Look below for the line with "Vollzylinder [orange] [286, 343]" and the line with "camera: 30 degrees right, 25 degrees down"; repeat exactly those two lines and all lines between them, but no pictures.

Supplied material =
Content starts

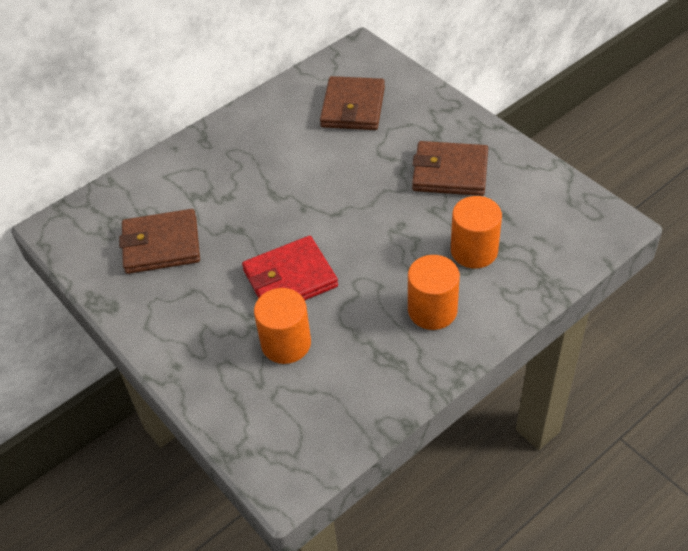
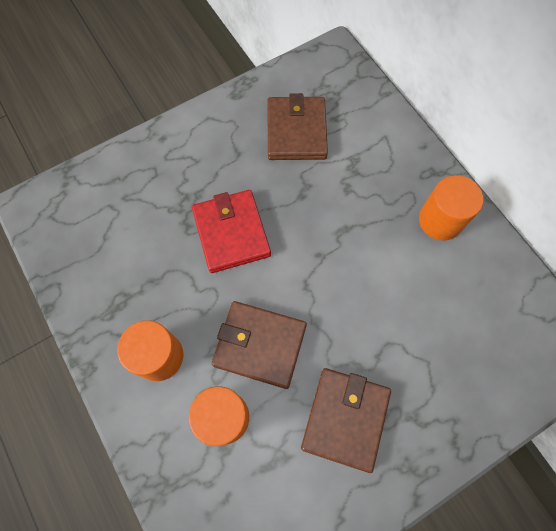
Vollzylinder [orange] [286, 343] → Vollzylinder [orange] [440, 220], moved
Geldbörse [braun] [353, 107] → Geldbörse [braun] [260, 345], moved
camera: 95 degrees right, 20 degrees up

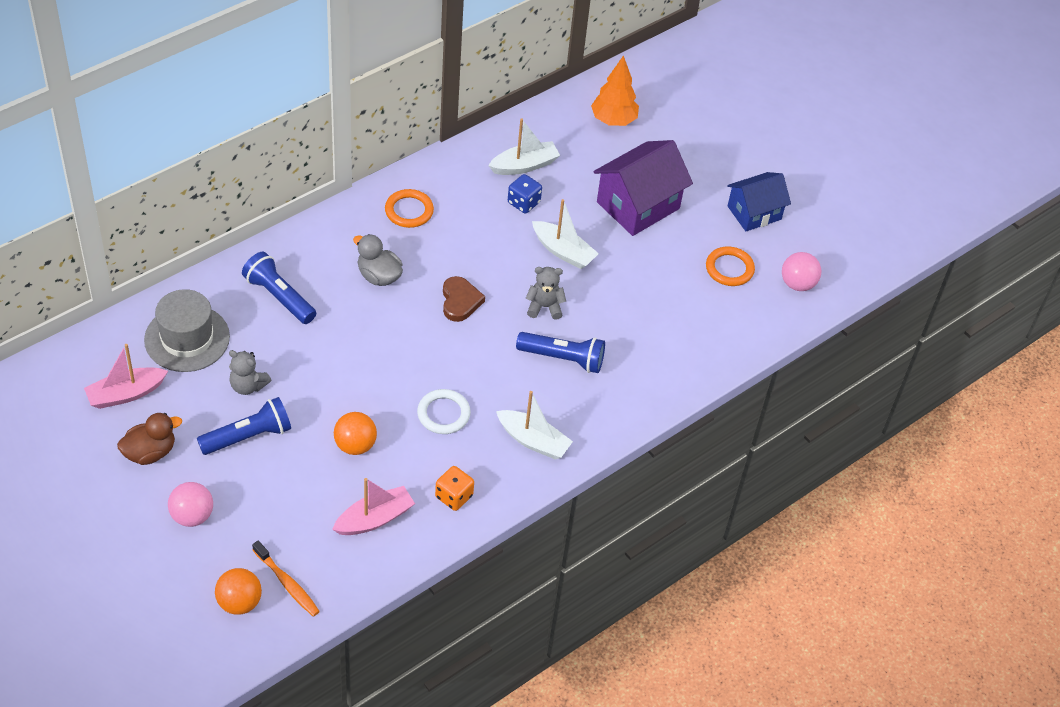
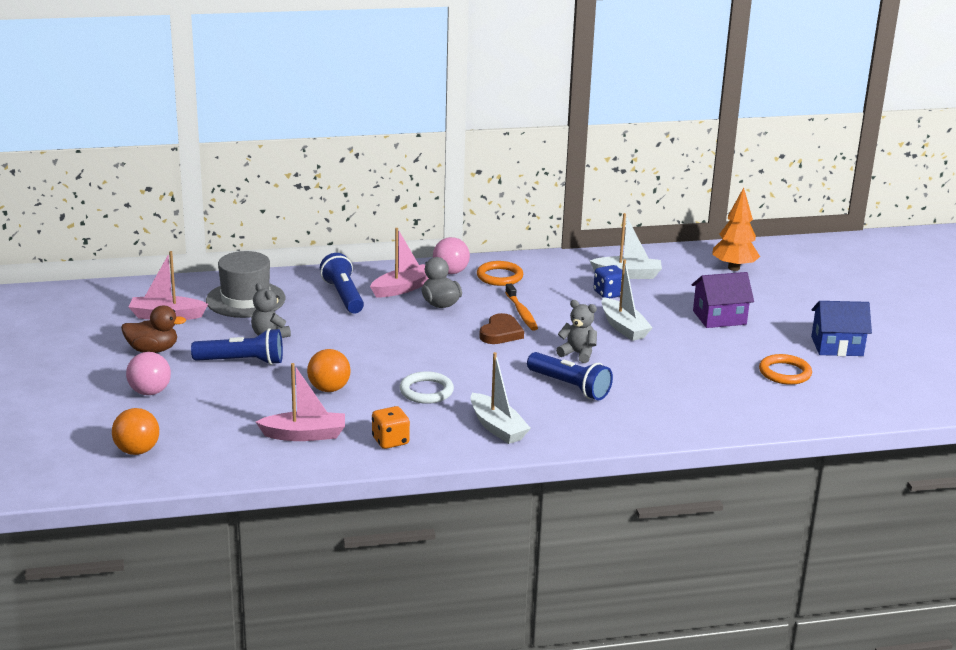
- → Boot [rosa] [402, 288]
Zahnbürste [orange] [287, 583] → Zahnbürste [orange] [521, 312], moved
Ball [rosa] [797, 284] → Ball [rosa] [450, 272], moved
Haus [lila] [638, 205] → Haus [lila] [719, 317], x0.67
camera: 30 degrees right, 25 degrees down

Content ends
Content starts

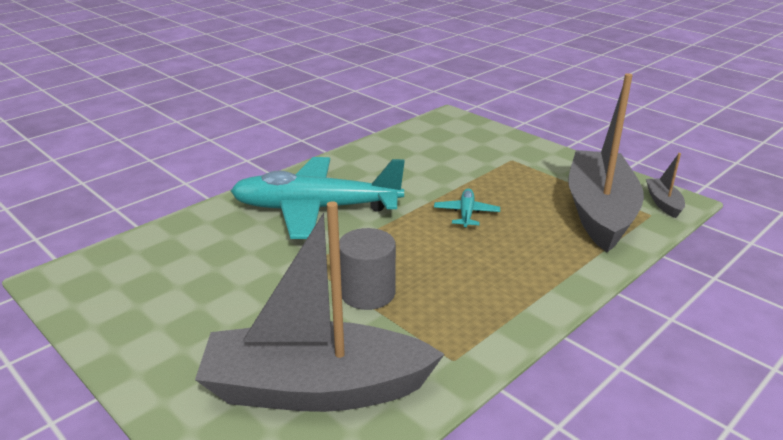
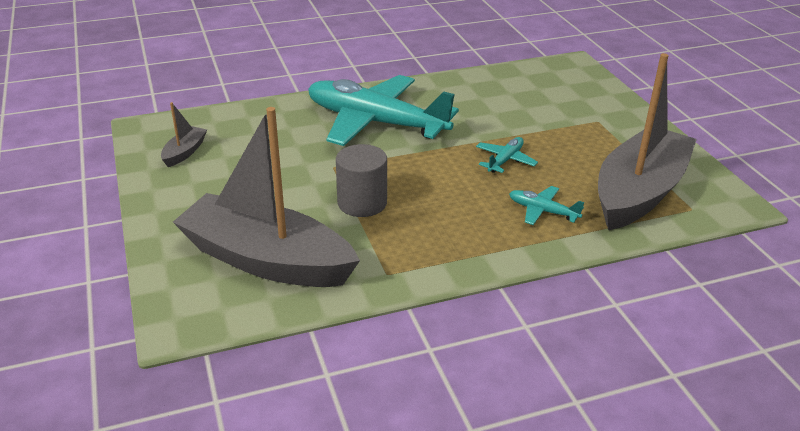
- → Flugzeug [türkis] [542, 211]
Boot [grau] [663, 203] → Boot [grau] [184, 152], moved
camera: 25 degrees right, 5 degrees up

Content ends

Expected output =
Vollzylinder [orange] [286, 343] → Vollzylinder [orange] [440, 220], moved
Geldbörse [braun] [353, 107] → Geldbörse [braun] [260, 345], moved
camera: 95 degrees right, 20 degrees up

- → Boot [rosa] [402, 288]
Zahnbürste [orange] [287, 583] → Zahnbürste [orange] [521, 312], moved
Ball [rosa] [797, 284] → Ball [rosa] [450, 272], moved
Haus [lila] [638, 205] → Haus [lila] [719, 317], x0.67
camera: 30 degrees right, 25 degrees down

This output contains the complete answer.